STORED DATA:
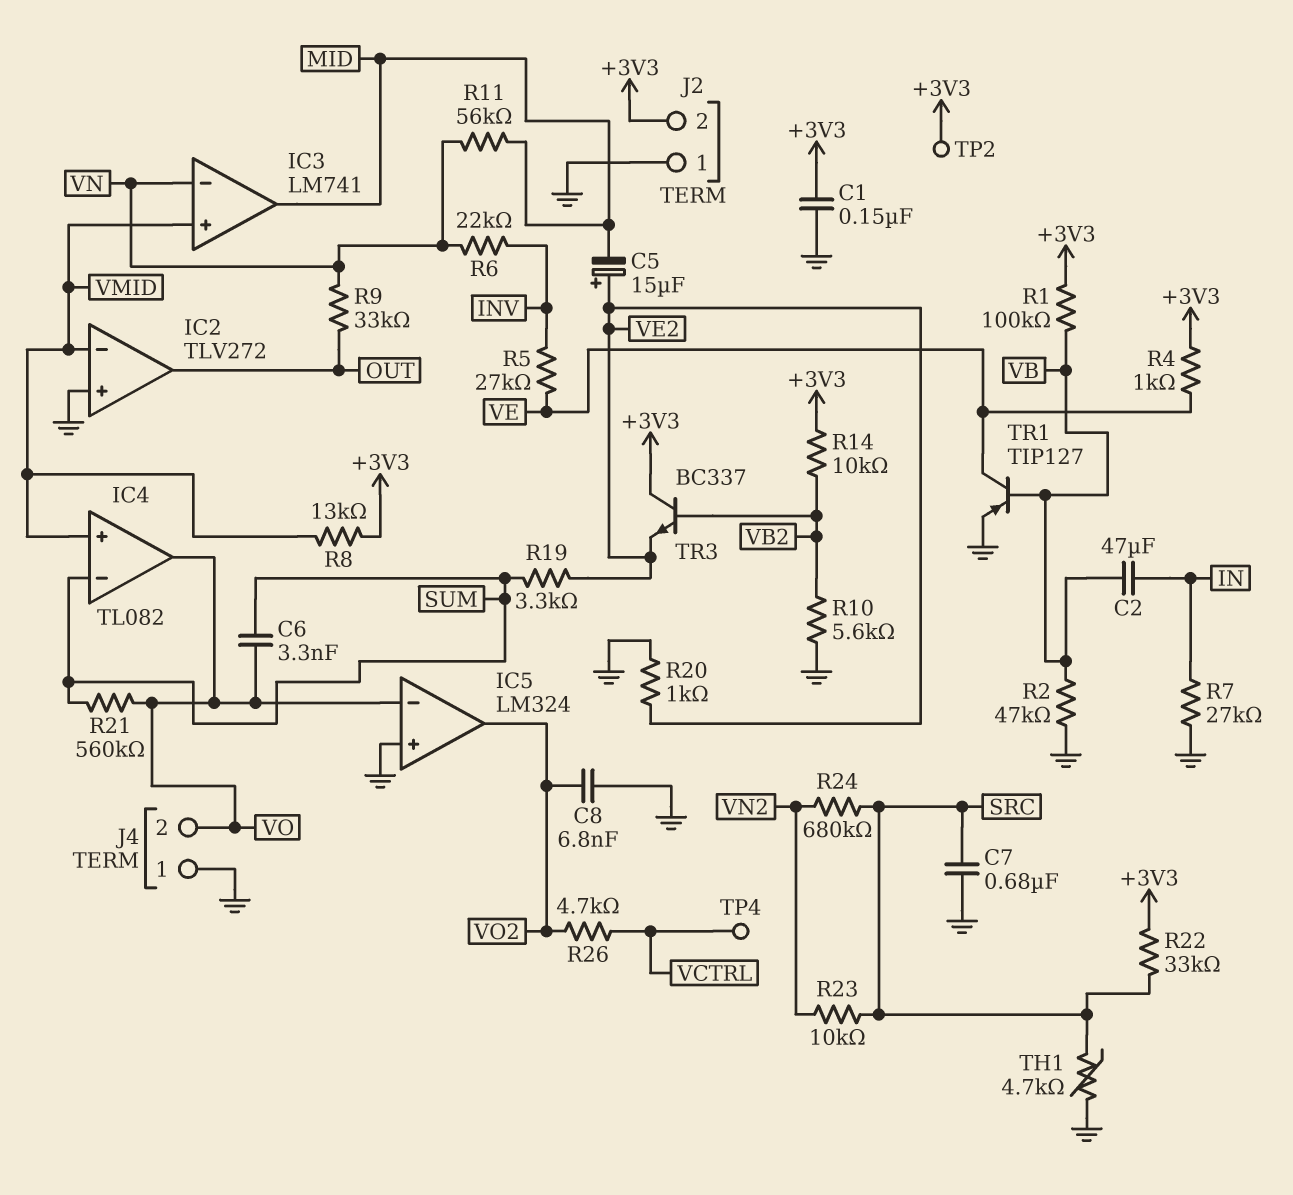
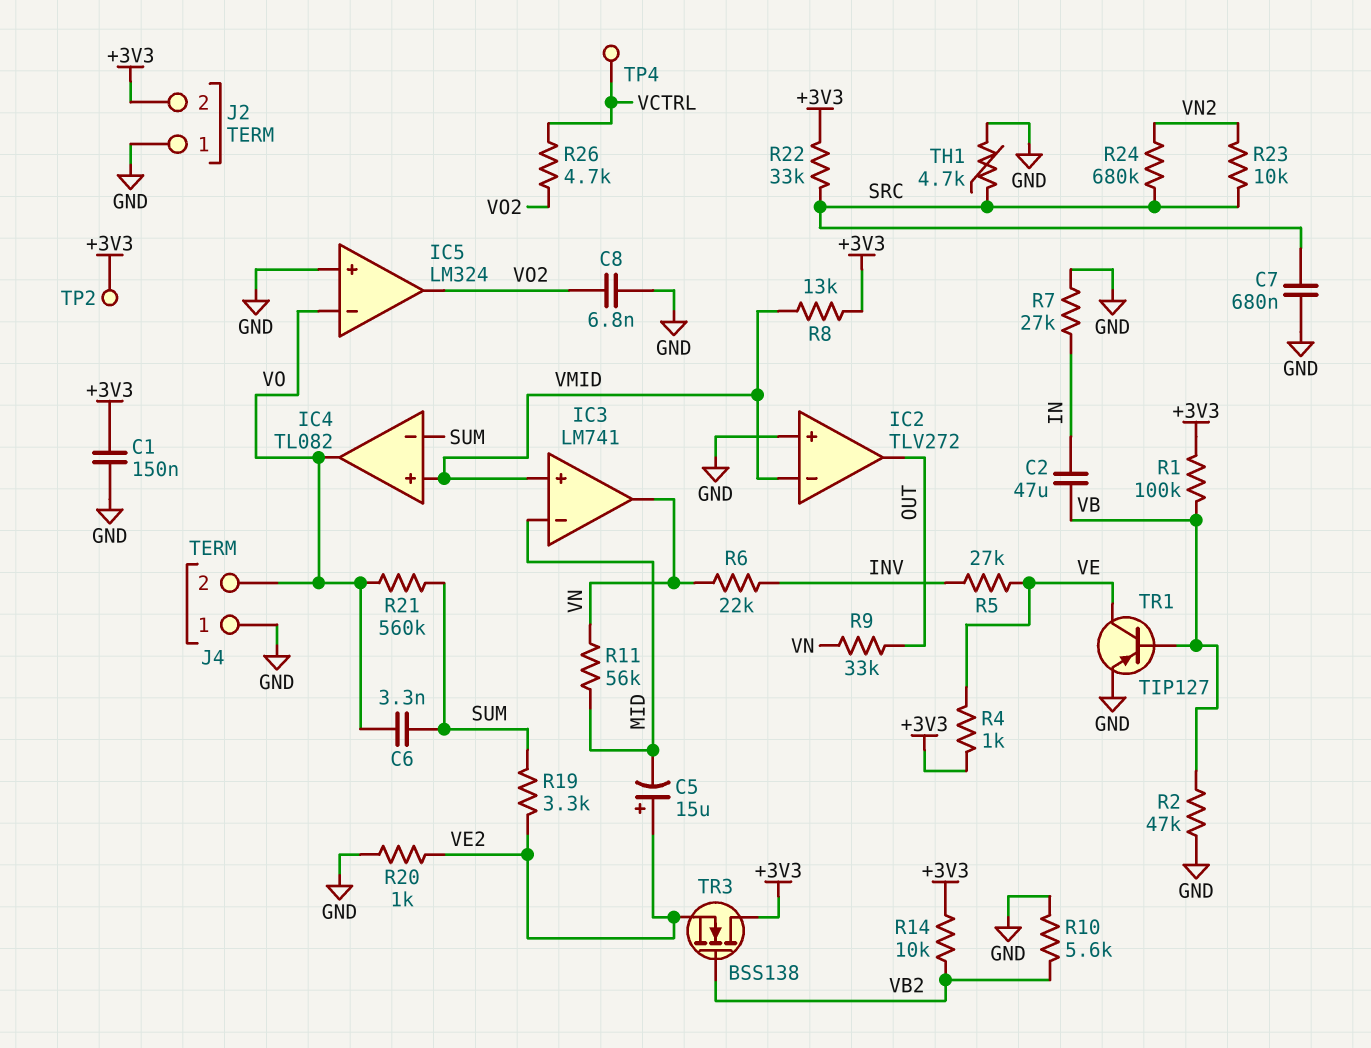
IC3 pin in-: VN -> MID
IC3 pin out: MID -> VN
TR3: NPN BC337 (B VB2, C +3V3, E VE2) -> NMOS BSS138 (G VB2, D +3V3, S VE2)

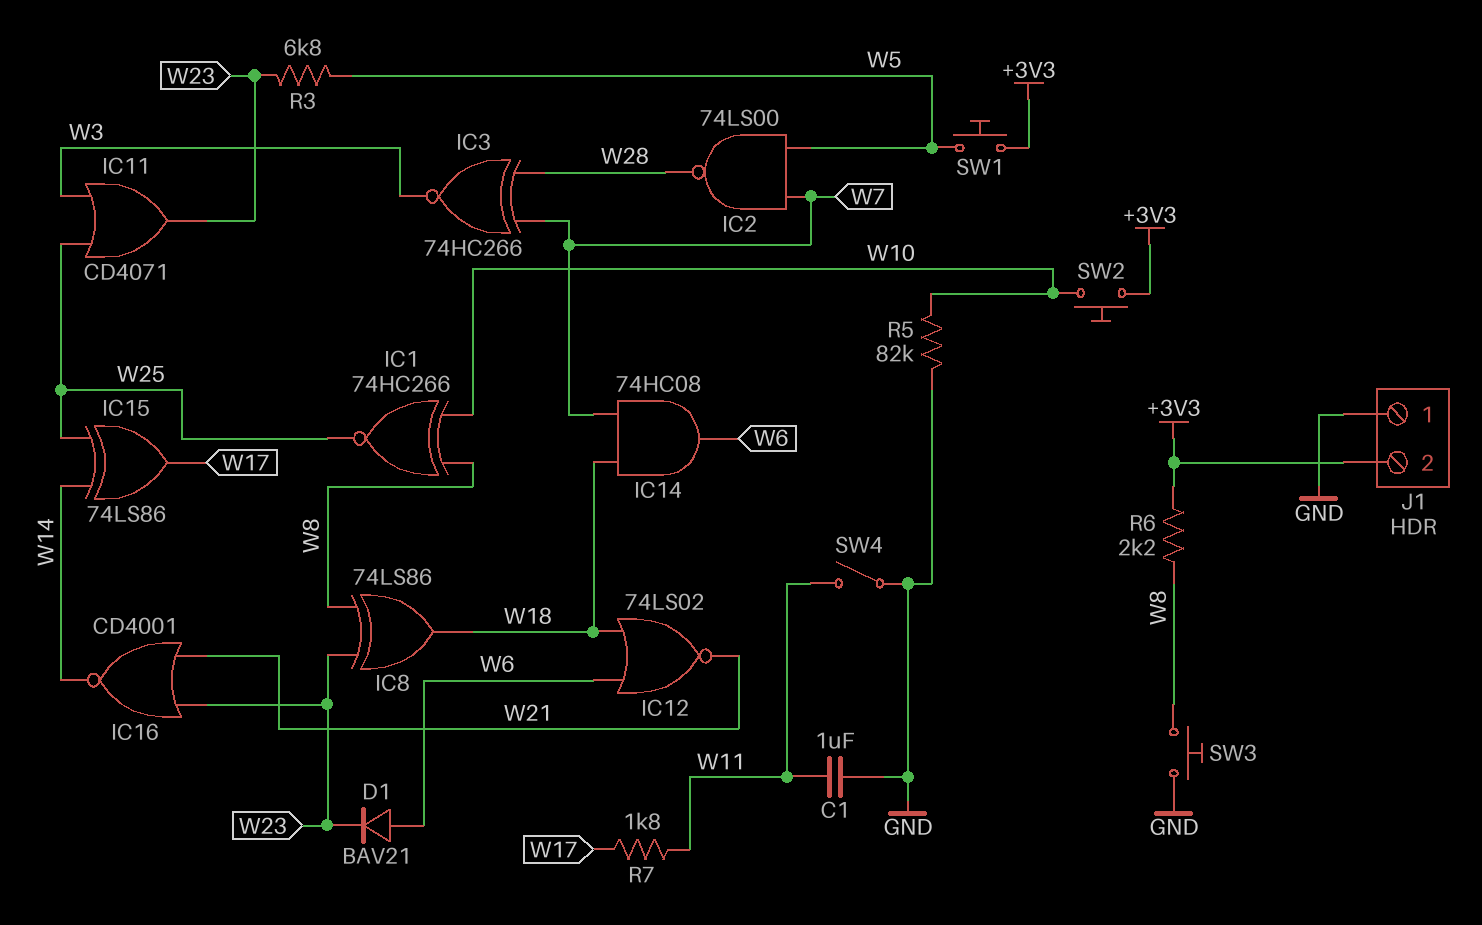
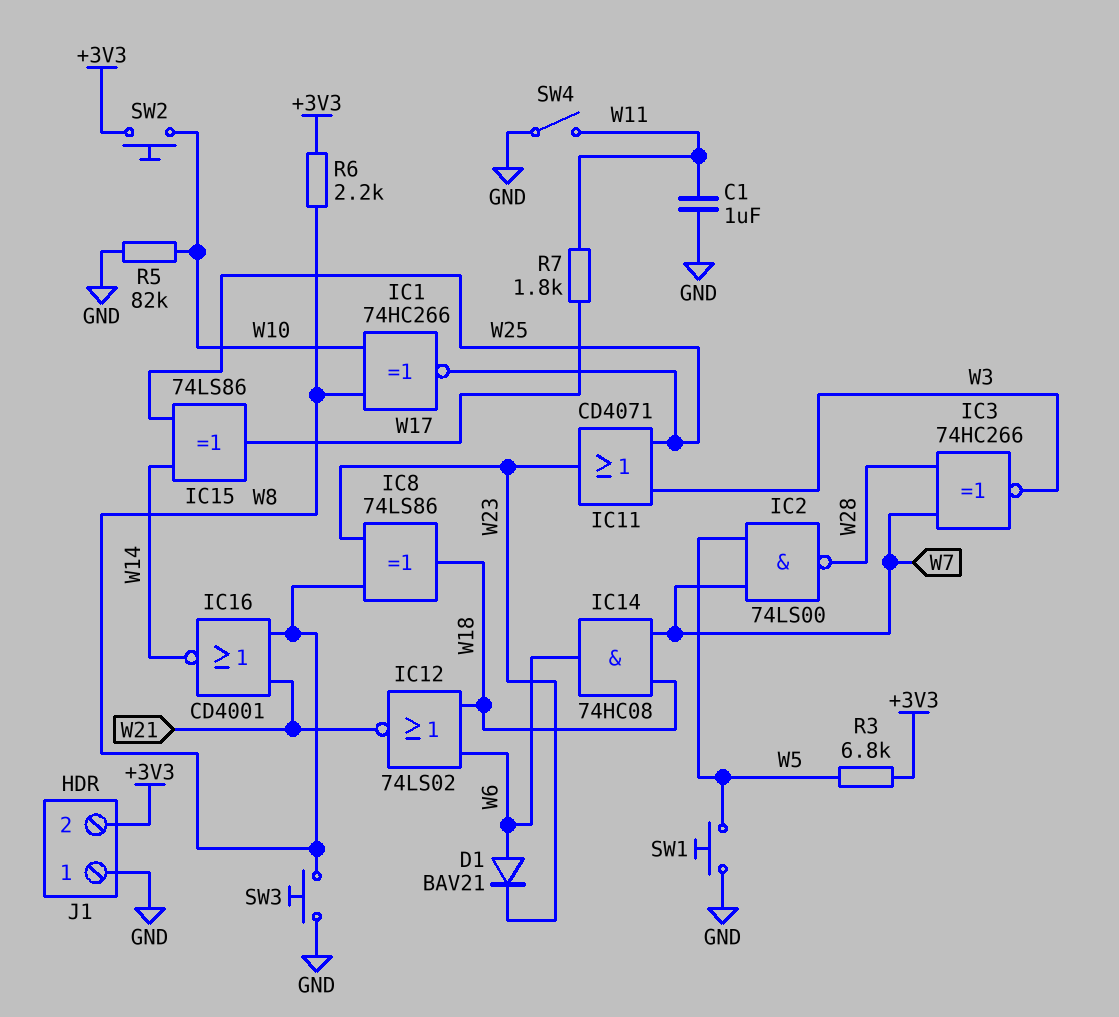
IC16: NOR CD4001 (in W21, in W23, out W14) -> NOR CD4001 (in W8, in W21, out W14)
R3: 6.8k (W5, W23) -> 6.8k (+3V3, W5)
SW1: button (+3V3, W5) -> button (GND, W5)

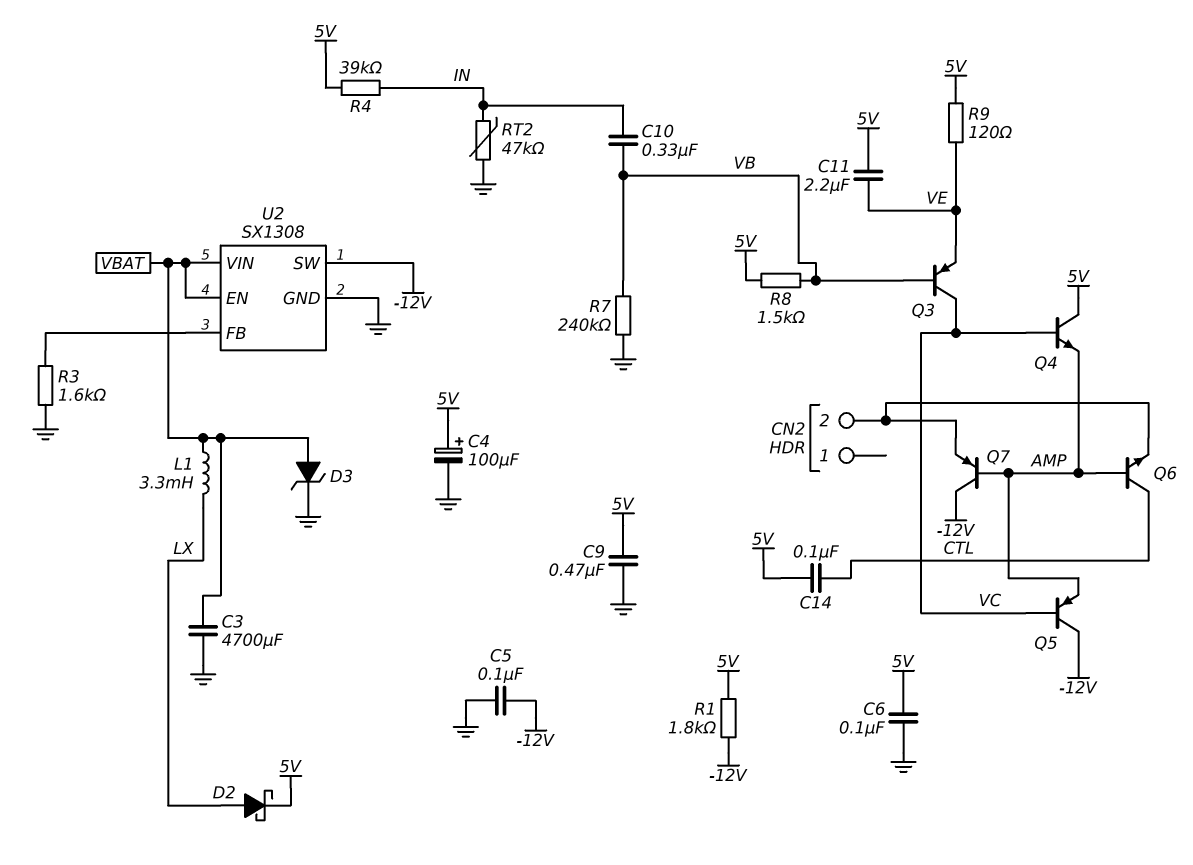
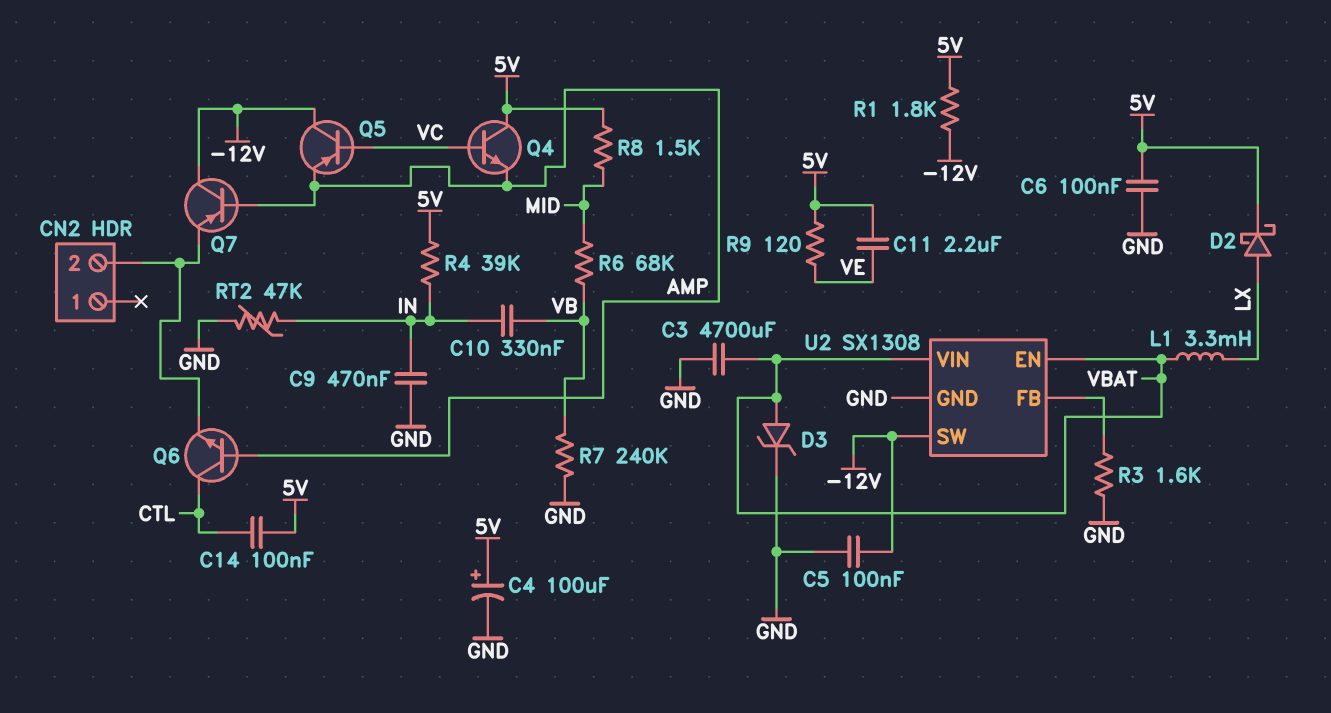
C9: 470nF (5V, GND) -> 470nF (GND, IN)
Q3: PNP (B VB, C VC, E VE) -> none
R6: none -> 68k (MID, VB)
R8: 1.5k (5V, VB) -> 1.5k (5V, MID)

PROMPT:
Exclude the pictures, then write out every record exactly as it stands.

RESULT FOR THIS TASK:
IC3 pin in-: VN -> MID
IC3 pin out: MID -> VN
TR3: NPN BC337 (B VB2, C +3V3, E VE2) -> NMOS BSS138 (G VB2, D +3V3, S VE2)

IC16: NOR CD4001 (in W21, in W23, out W14) -> NOR CD4001 (in W8, in W21, out W14)
R3: 6.8k (W5, W23) -> 6.8k (+3V3, W5)
SW1: button (+3V3, W5) -> button (GND, W5)

C9: 470nF (5V, GND) -> 470nF (GND, IN)
Q3: PNP (B VB, C VC, E VE) -> none
R6: none -> 68k (MID, VB)
R8: 1.5k (5V, VB) -> 1.5k (5V, MID)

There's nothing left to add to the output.